**Task to complete:**
Would you transcribe the records below exactly, omitting every picture?

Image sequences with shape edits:
——————————

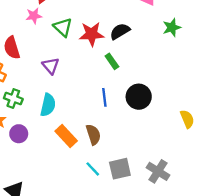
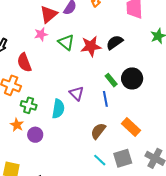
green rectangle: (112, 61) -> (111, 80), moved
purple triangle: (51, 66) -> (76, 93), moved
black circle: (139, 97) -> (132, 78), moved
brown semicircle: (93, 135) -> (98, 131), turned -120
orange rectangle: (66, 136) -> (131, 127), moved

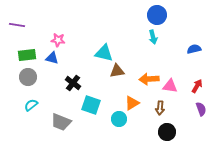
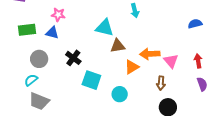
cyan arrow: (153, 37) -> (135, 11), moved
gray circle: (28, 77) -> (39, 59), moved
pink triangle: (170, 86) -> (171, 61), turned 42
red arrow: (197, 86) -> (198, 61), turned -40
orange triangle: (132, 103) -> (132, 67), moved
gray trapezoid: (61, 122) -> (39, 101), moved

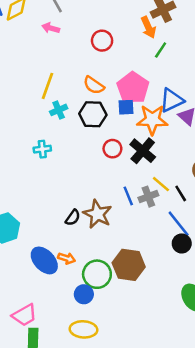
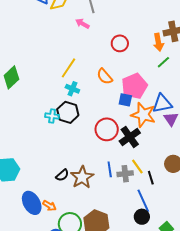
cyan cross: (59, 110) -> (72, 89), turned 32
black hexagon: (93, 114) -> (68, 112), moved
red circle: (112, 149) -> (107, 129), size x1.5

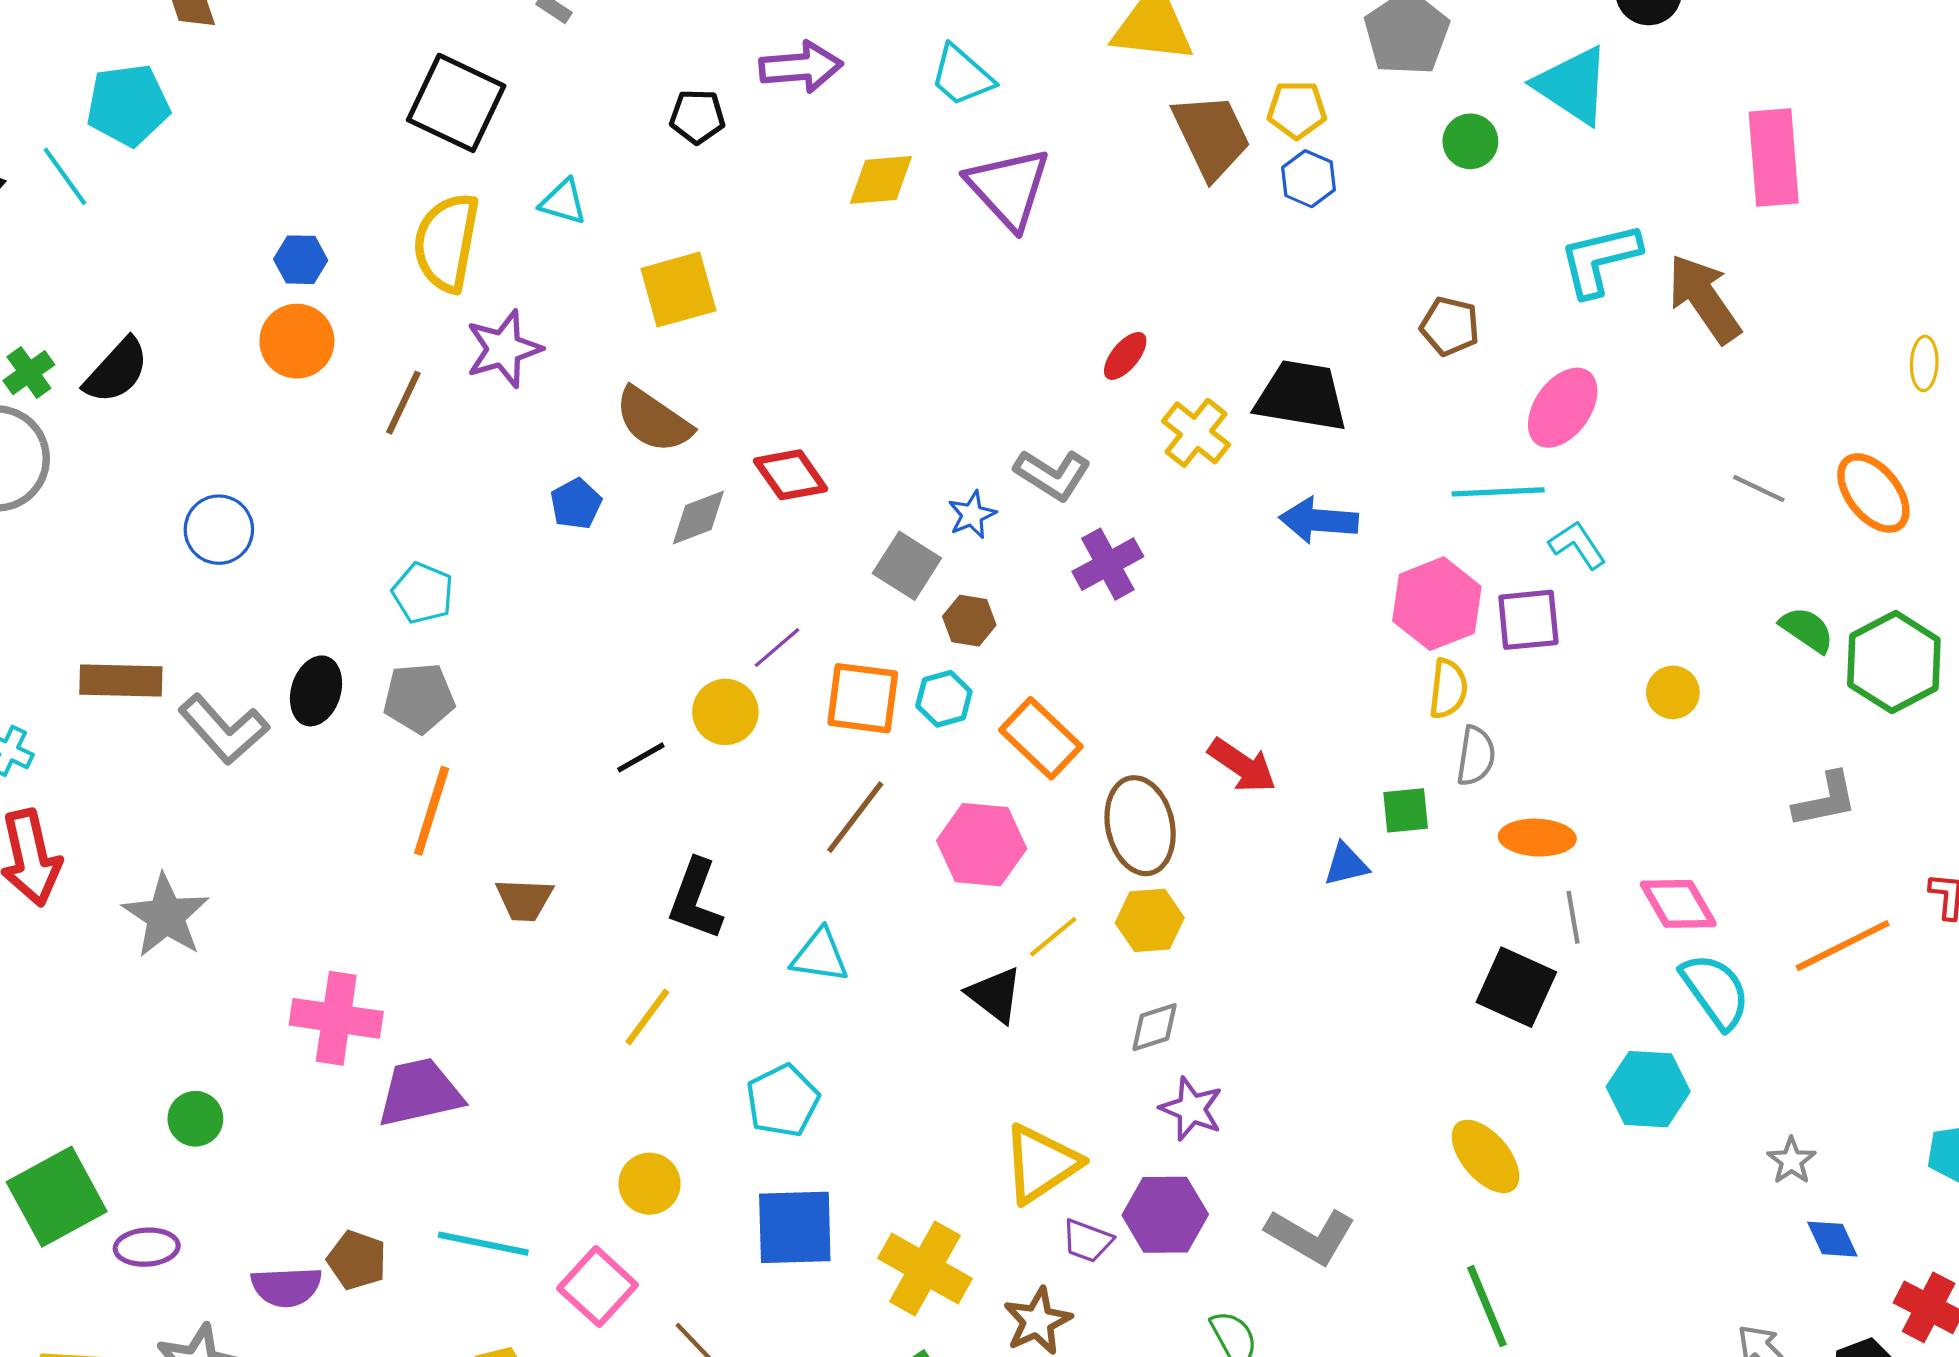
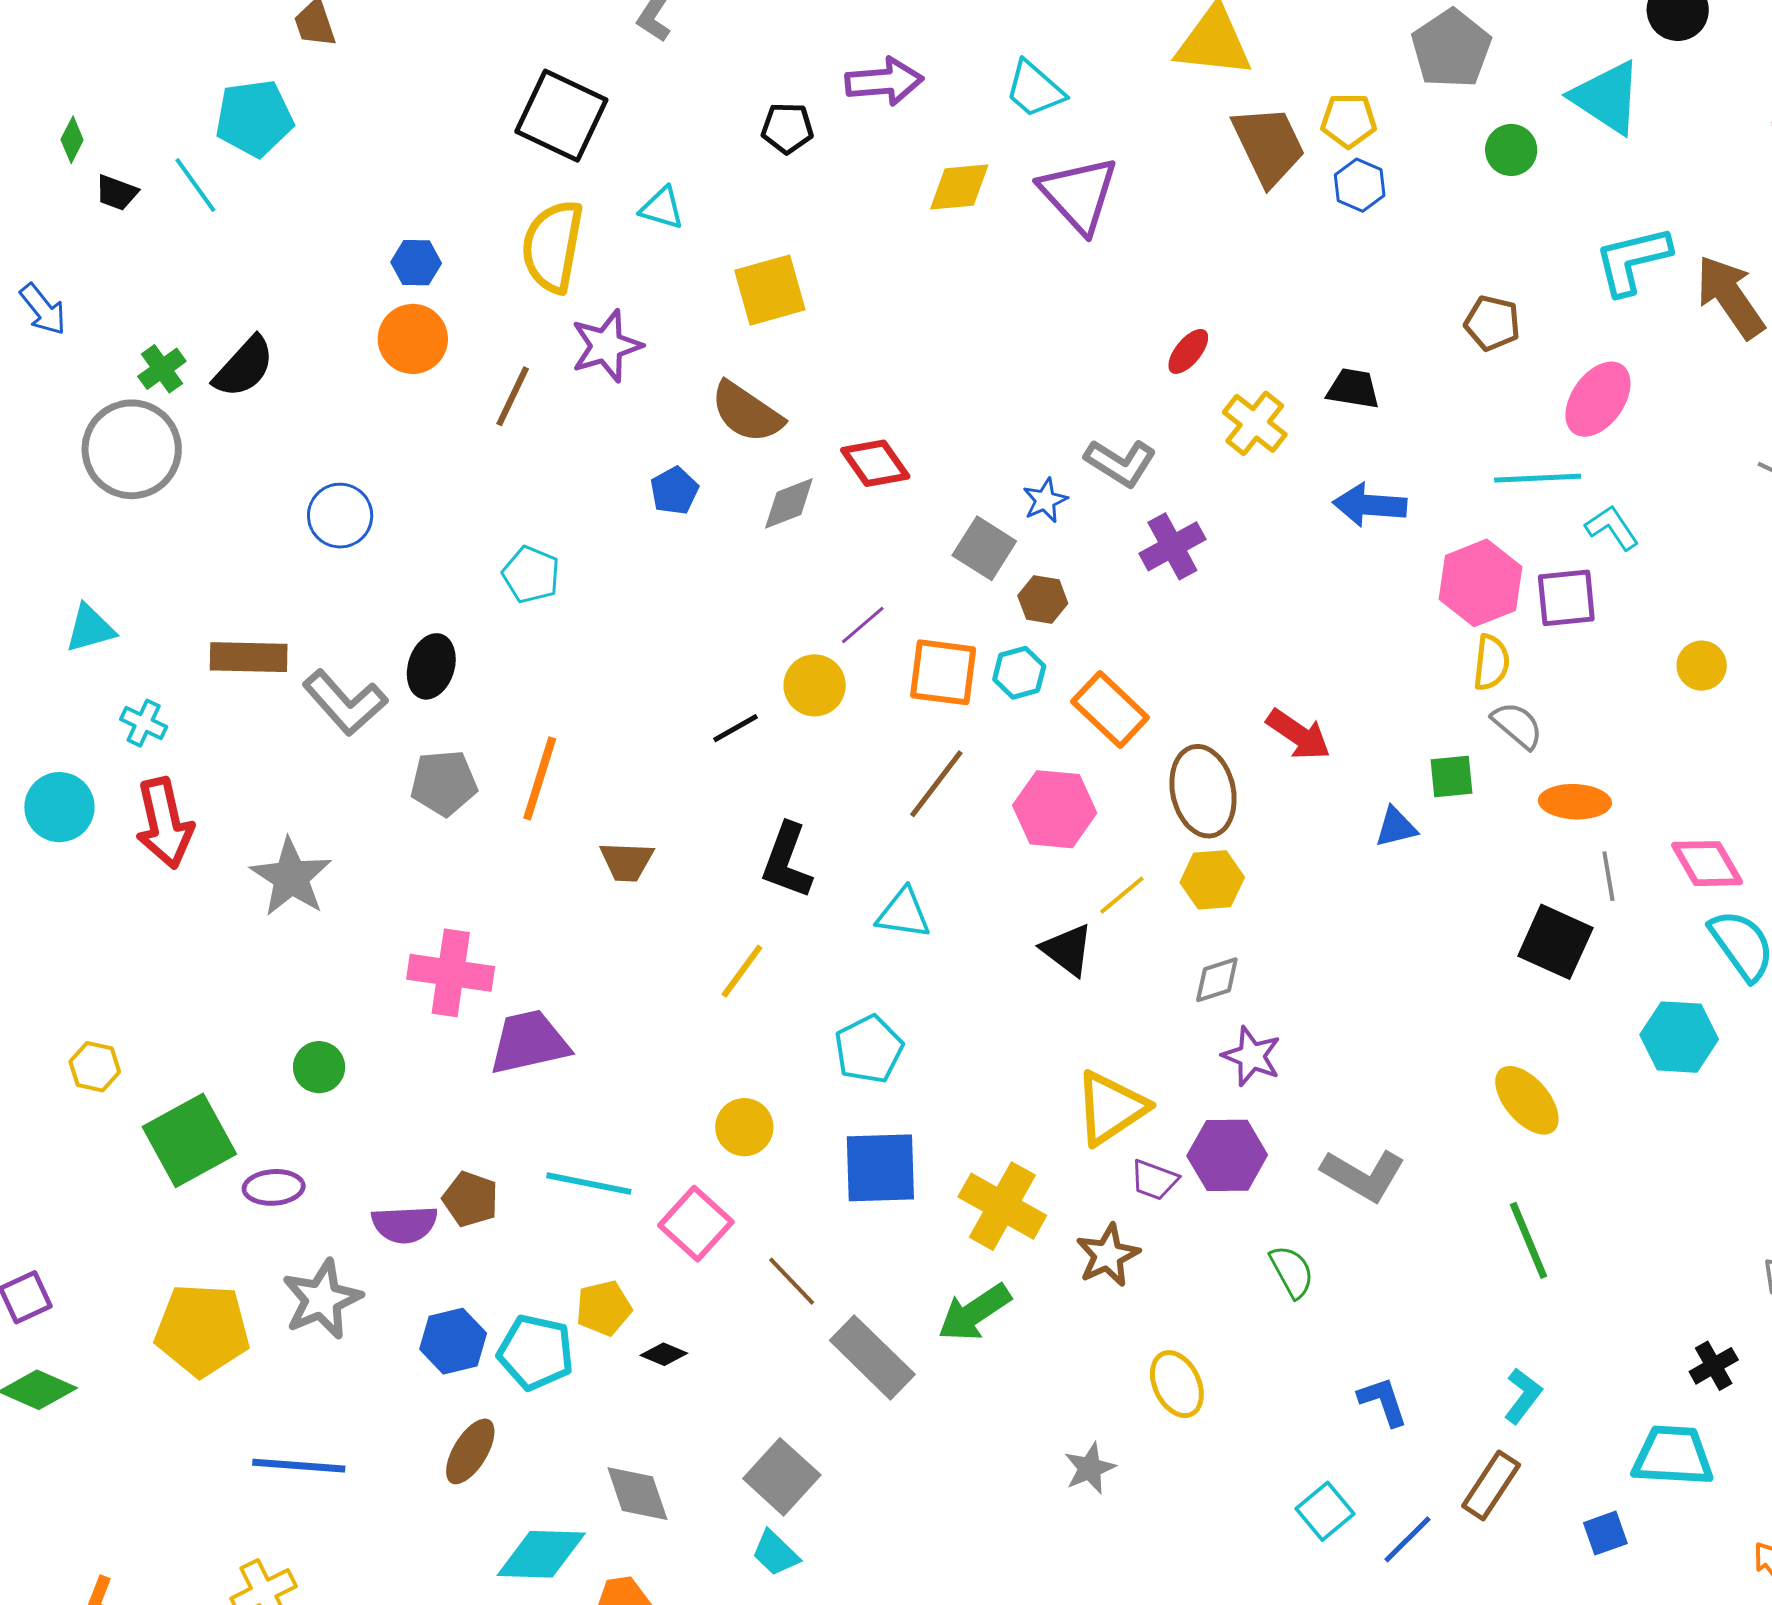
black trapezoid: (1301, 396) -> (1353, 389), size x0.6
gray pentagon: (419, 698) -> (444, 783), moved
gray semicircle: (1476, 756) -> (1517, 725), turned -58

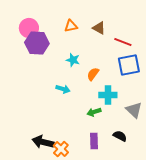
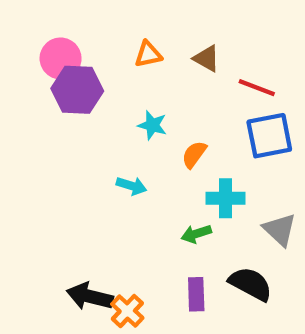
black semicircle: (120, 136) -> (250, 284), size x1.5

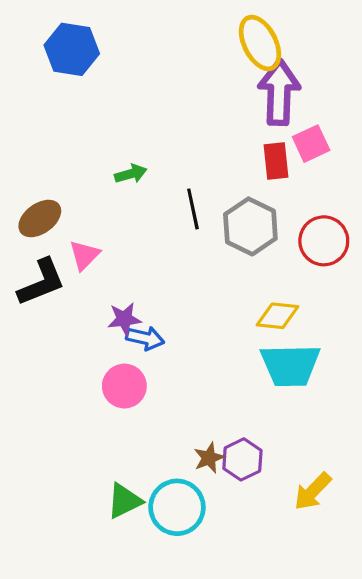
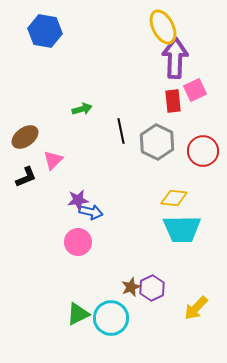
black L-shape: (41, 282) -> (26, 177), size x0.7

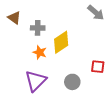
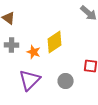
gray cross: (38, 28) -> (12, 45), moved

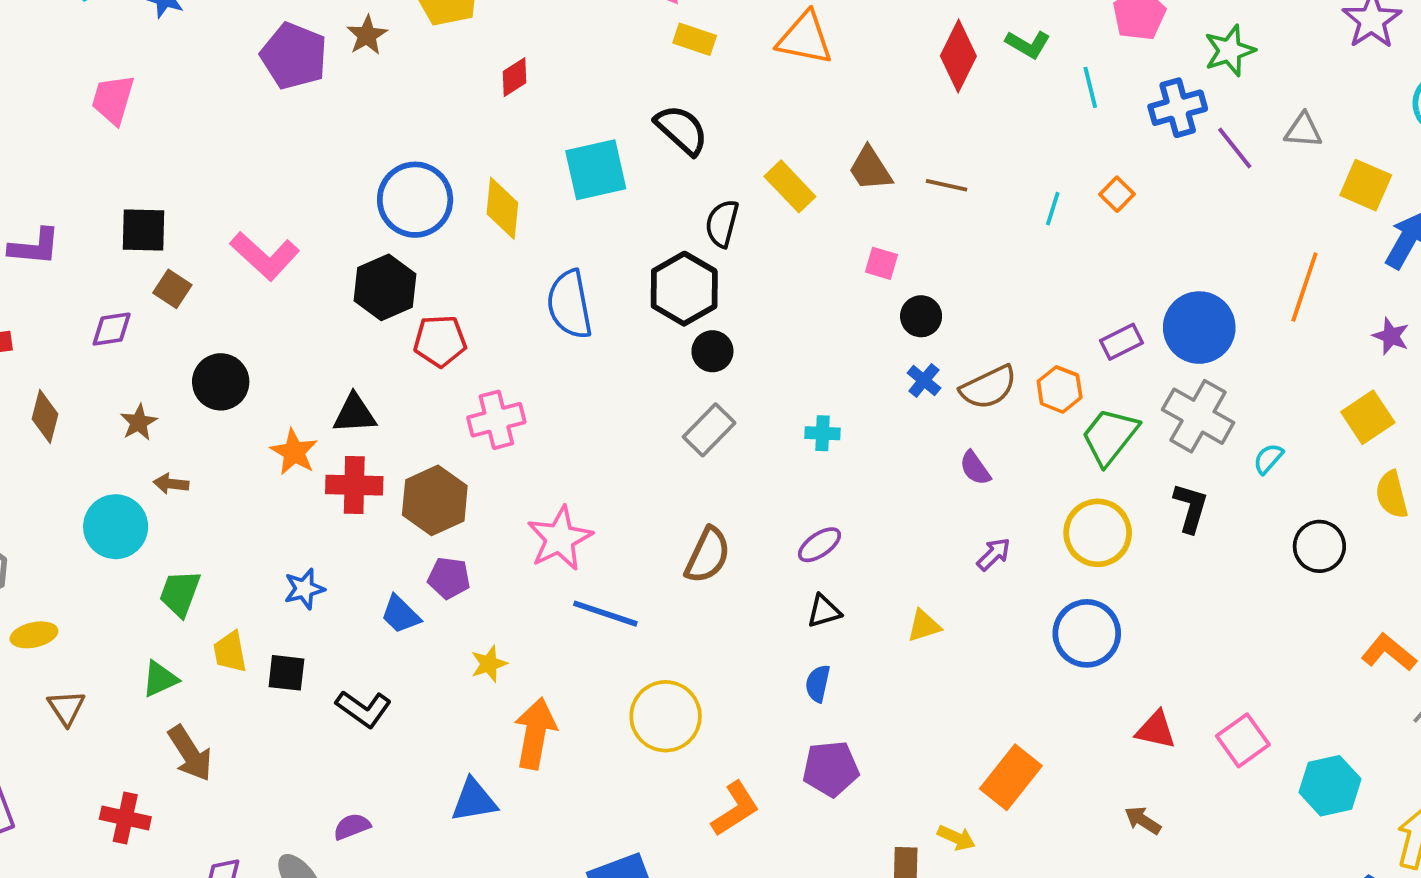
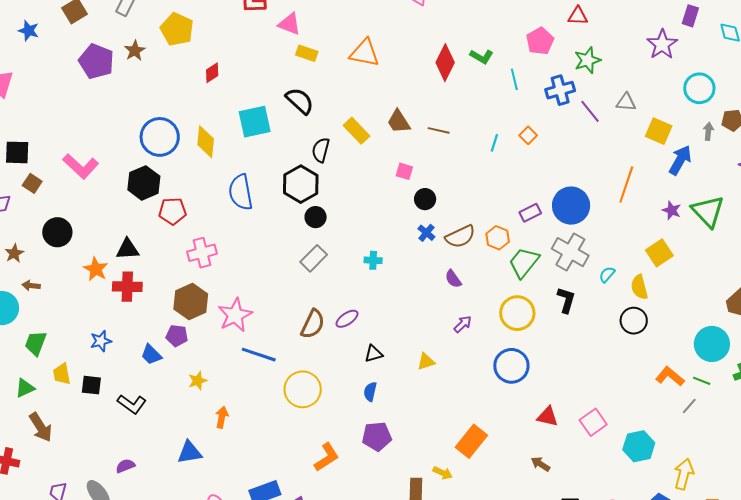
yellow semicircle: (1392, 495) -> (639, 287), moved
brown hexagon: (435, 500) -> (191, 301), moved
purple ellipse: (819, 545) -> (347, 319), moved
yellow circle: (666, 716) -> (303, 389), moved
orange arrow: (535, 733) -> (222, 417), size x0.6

——————————

**Task answer:**
green rectangle: (112, 61) -> (111, 80), moved
purple triangle: (51, 66) -> (76, 93), moved
black circle: (139, 97) -> (132, 78), moved
brown semicircle: (93, 135) -> (98, 131), turned -120
orange rectangle: (66, 136) -> (131, 127), moved

cyan arrow: (153, 37) -> (135, 11), moved
gray circle: (28, 77) -> (39, 59), moved
pink triangle: (170, 86) -> (171, 61), turned 42
red arrow: (197, 86) -> (198, 61), turned -40
orange triangle: (132, 103) -> (132, 67), moved
gray trapezoid: (61, 122) -> (39, 101), moved

cyan cross: (59, 110) -> (72, 89), turned 32
black hexagon: (93, 114) -> (68, 112), moved
red circle: (112, 149) -> (107, 129), size x1.5

black trapezoid: (1301, 396) -> (1353, 389), size x0.6
gray pentagon: (419, 698) -> (444, 783), moved
gray semicircle: (1476, 756) -> (1517, 725), turned -58

black semicircle: (120, 136) -> (250, 284), size x1.5

black L-shape: (41, 282) -> (26, 177), size x0.7

gray cross: (38, 28) -> (12, 45), moved

yellow semicircle: (1392, 495) -> (639, 287), moved
brown hexagon: (435, 500) -> (191, 301), moved
purple ellipse: (819, 545) -> (347, 319), moved
yellow circle: (666, 716) -> (303, 389), moved
orange arrow: (535, 733) -> (222, 417), size x0.6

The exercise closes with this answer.